• Work order:
Scan the listing below for "none", then report every line that has it.

• Given data:
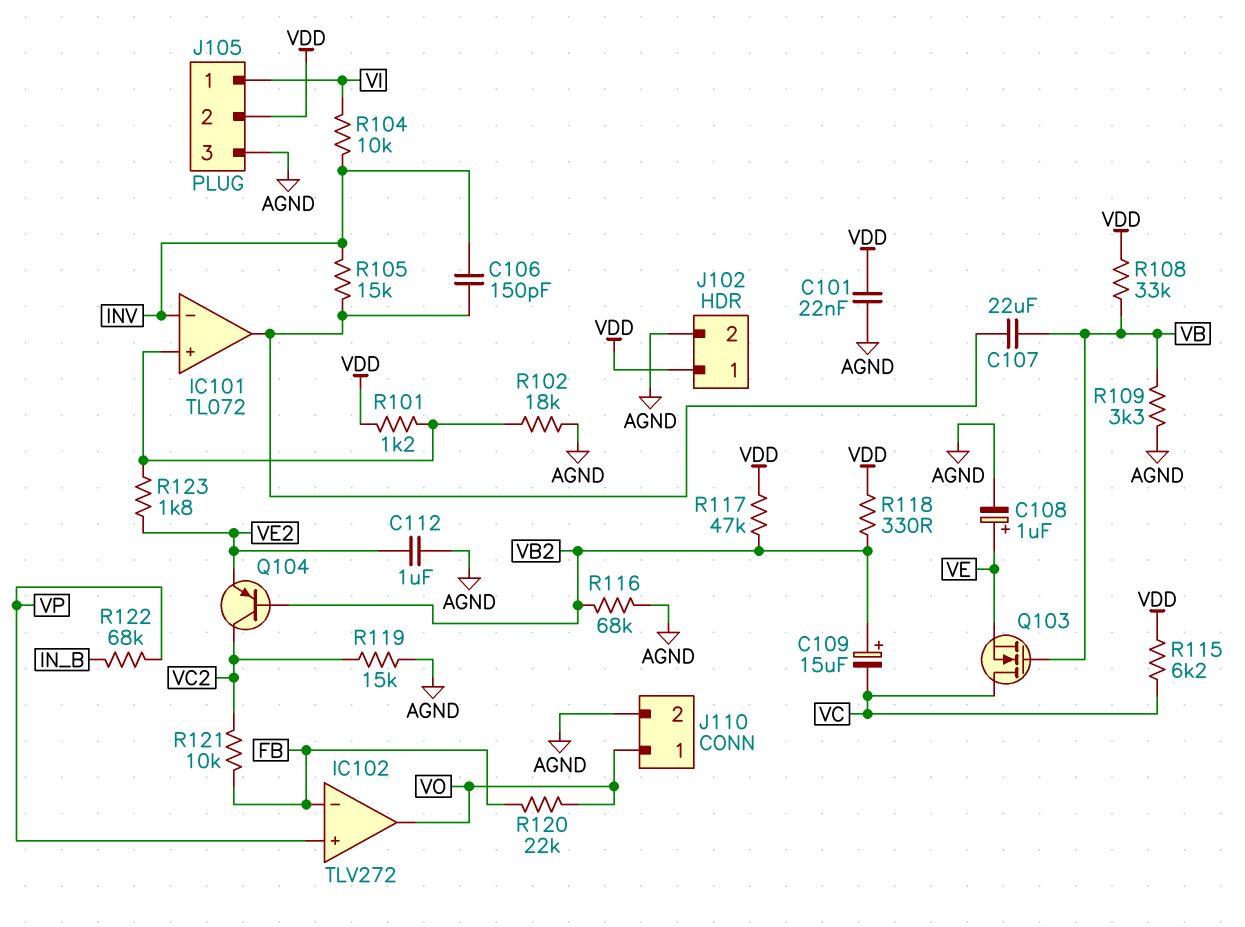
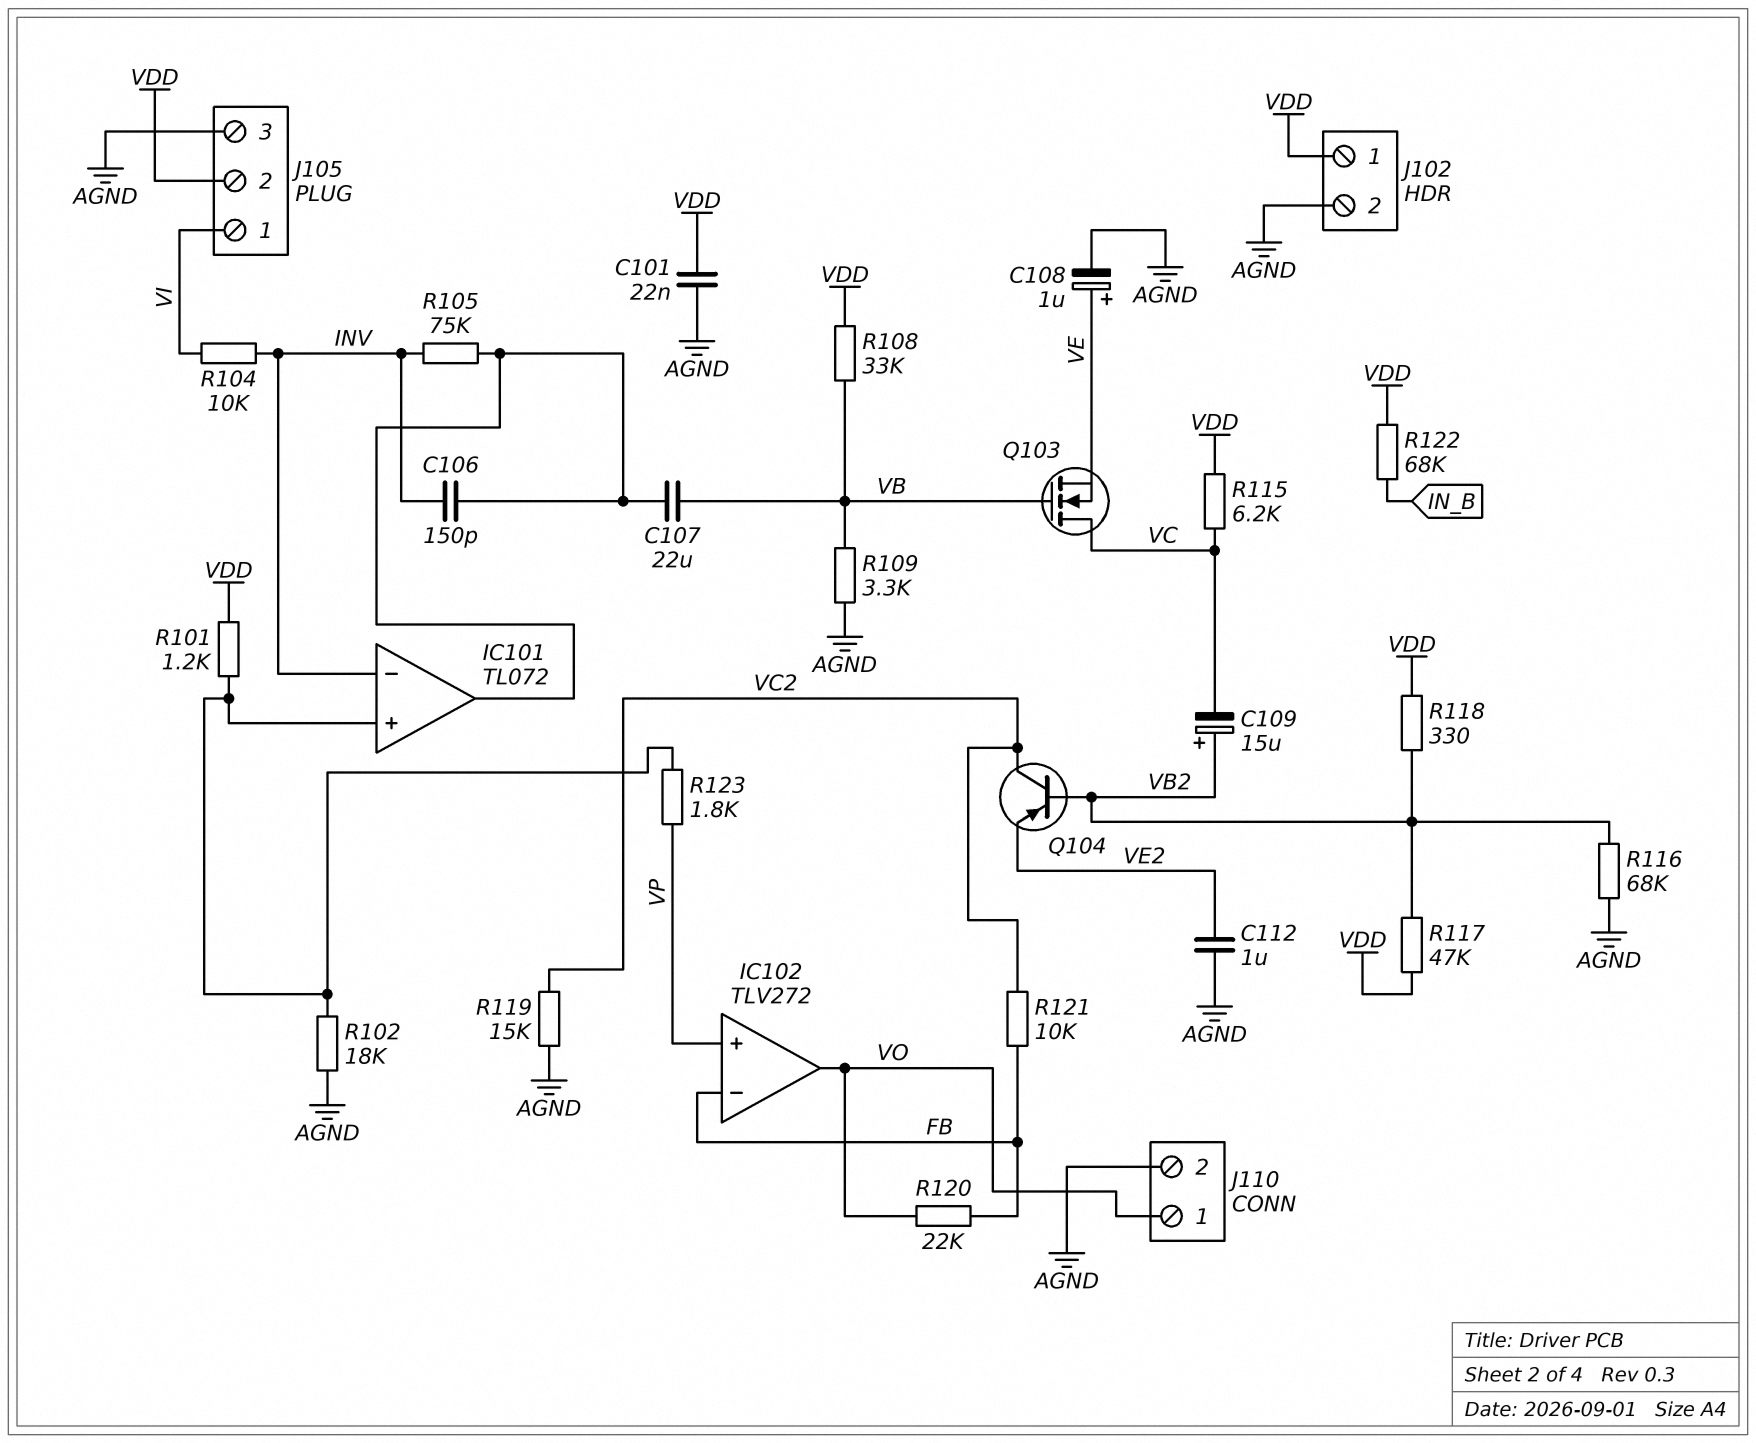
R105: 15k (IC101/out, INV) -> 75k (IC101/out, INV)
R122: 68k (IN_B, VP) -> 68k (IN_B, VDD)
R123: 1.8k (IC101/in+, VE2) -> 1.8k (IC101/in+, VP)

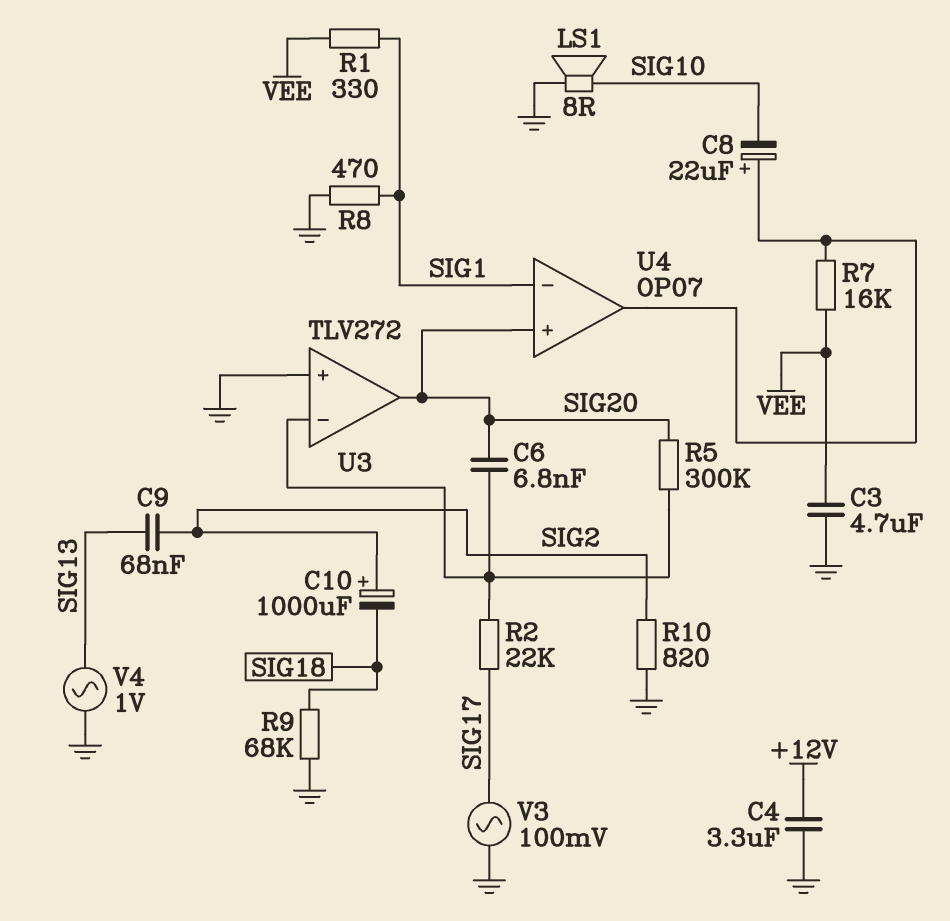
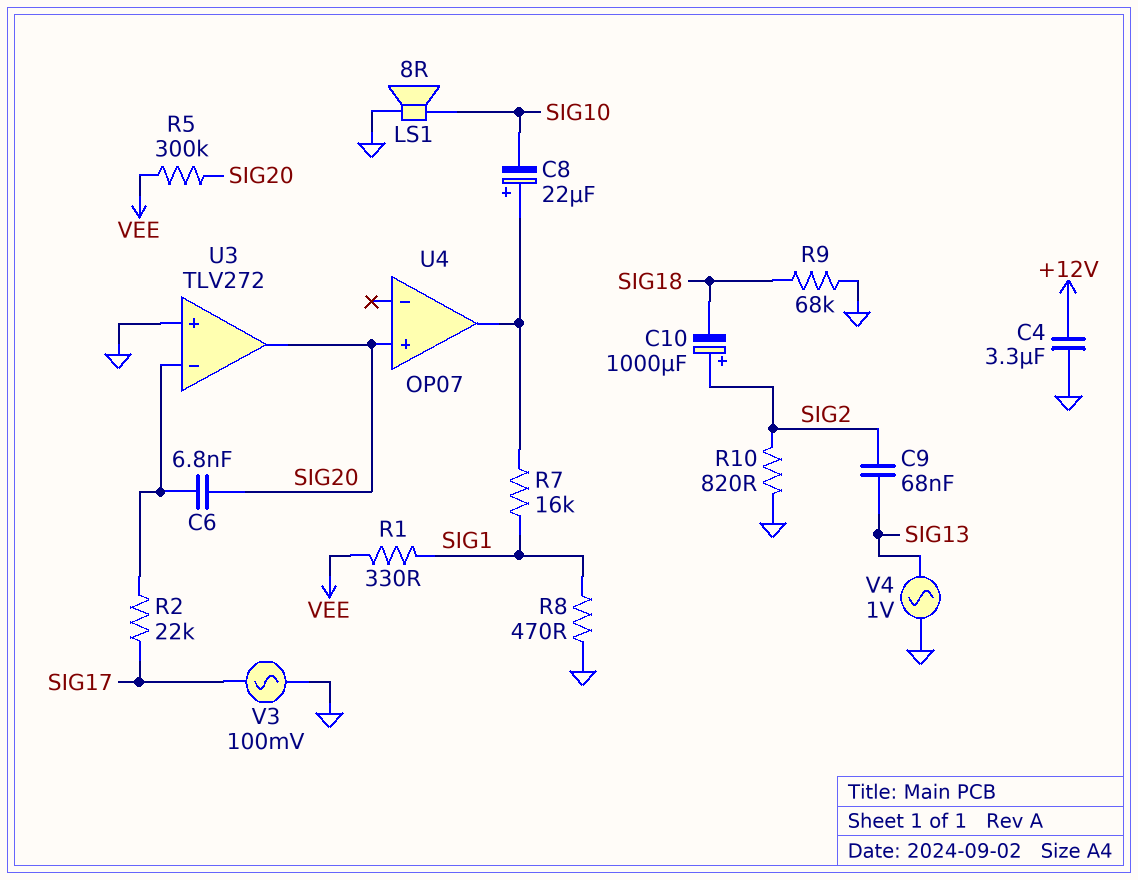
C3: 4.7uF (GND, VEE) -> none
R5: 300k (SIG20, U3/in-) -> 300k (SIG20, VEE)
R7: 16k (U4/out, VEE) -> 16k (SIG1, U4/out)
U4 pin in-: SIG1 -> none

• Expected output:
C3: 4.7uF (GND, VEE) -> none
U4 pin in-: SIG1 -> none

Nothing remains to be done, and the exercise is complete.